**What the exercise asks:**
Beginning with the line containing "yellow gift [419,260,457,303]" and ending with the line containing "yellow flower pot [577,233,620,279] -> none", write out each line of the records below exactly; pictures and lines outside that range are left out.

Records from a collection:

◆ ◆ ◆ ◆

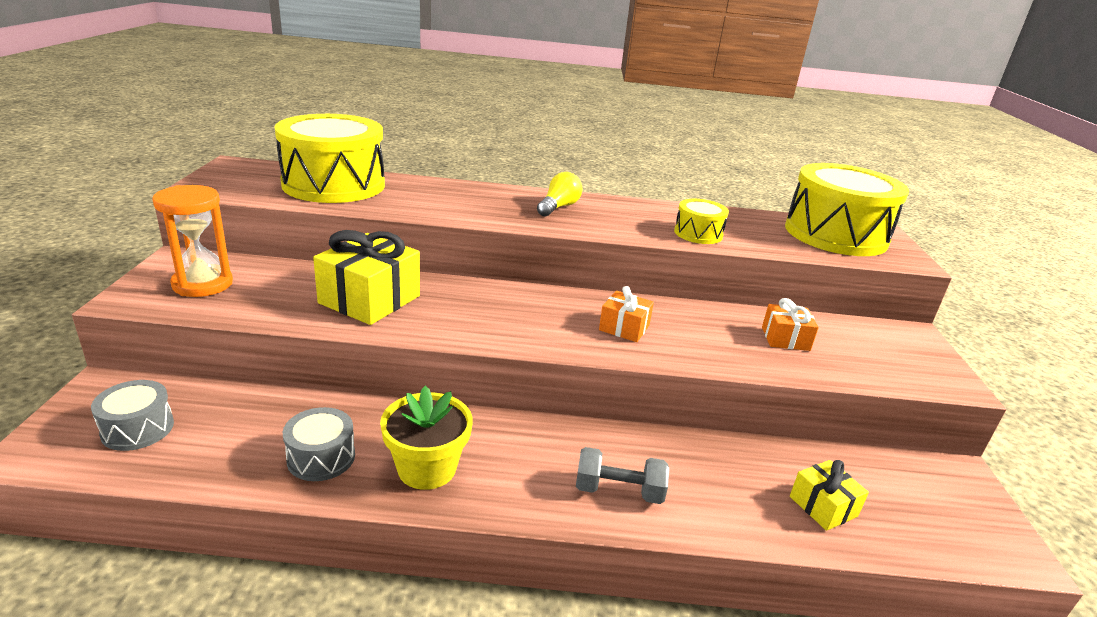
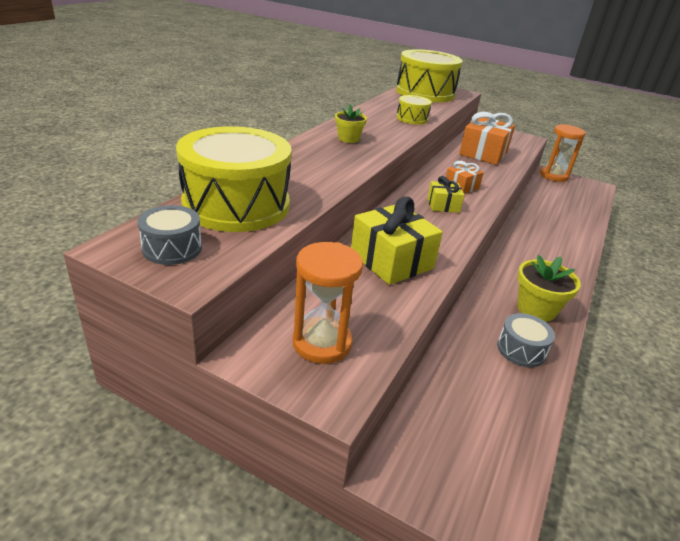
camera: 65 degrees left, 5 degrees up
grey drum [91,380,174,451] -> grey drum moved to [137,205,202,265]
yellow light bulb [537,172,582,216] -> yellow flower pot [335,105,367,143]
grey dumbbell [576,447,670,504] -> none
orange gift [762,298,819,351] -> orange gift [459,112,515,165], size x1.82
yellow gift [790,460,869,531] -> yellow gift moved to [427,176,464,213]
none -> orange hourglass [540,124,586,182]

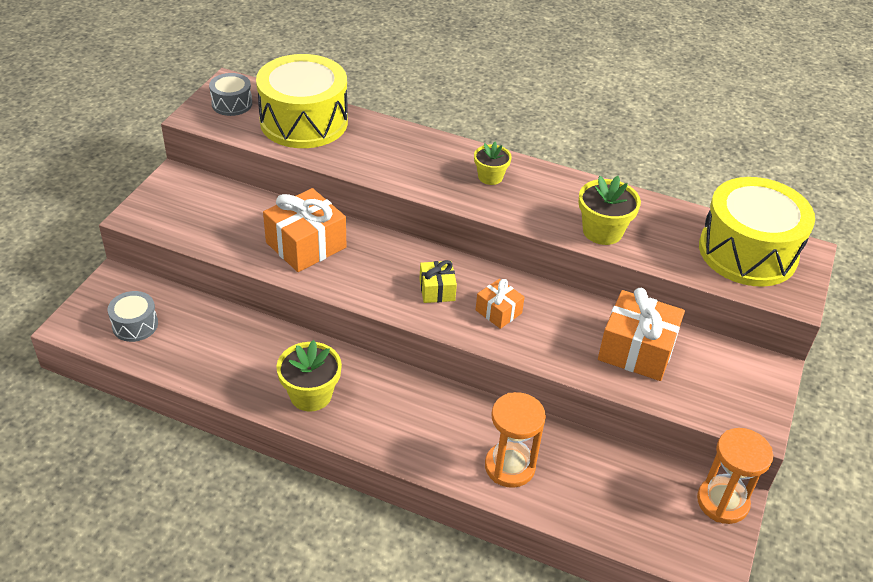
camera: 85 degrees right, 10 degrees up
orange hourglass [292,242,363,364] -> orange hourglass moved to [485,392,546,488]
yellow gift [351,197,443,285] -> orange gift [263,188,346,272]
yellow drum [397,95,432,124] -> yellow flower pot [578,176,641,245]
grey drum [497,313,555,367] -> grey drum moved to [108,291,158,342]

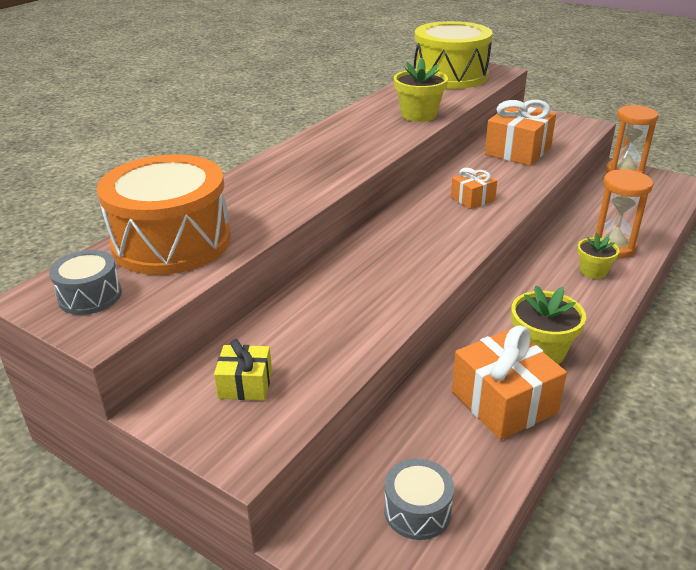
camera: 75 degrees left, 10 degrees down
yellow drum [256,54,348,148] -> orange drum [97,154,231,275]
orange gift [263,188,346,272] -> orange gift moved to [452,326,567,440]
yellow gift [419,260,457,303] -> yellow gift moved to [214,339,272,400]
yellow flower pot [474,142,512,185] -> yellow flower pot moved to [577,233,620,279]

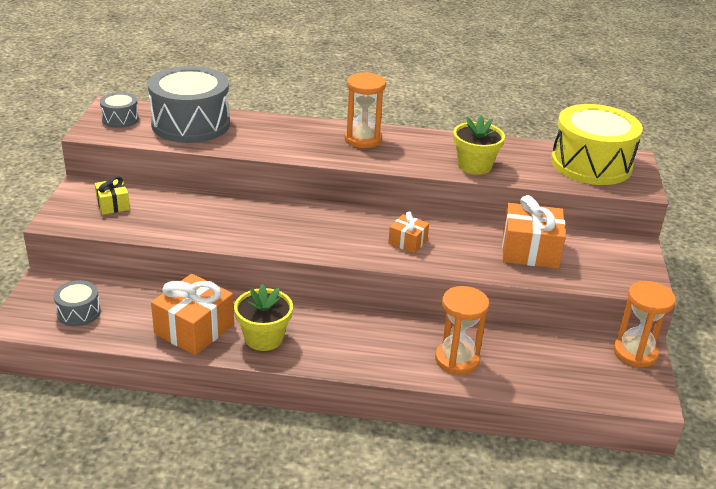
camera: 60 degrees right, 0 degrees up
orange drum [97,154,231,275] -> grey drum [148,66,230,143]
yellow flower pot [577,233,620,279] -> none
none -> orange hourglass [344,72,386,148]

◆ ◆ ◆ ◆

**Task output:**
yellow gift [419,260,457,303] -> yellow gift moved to [214,339,272,400]
yellow flower pot [474,142,512,185] -> yellow flower pot moved to [577,233,620,279]

camera: 60 degrees right, 0 degrees up
orange drum [97,154,231,275] -> grey drum [148,66,230,143]
yellow flower pot [577,233,620,279] -> none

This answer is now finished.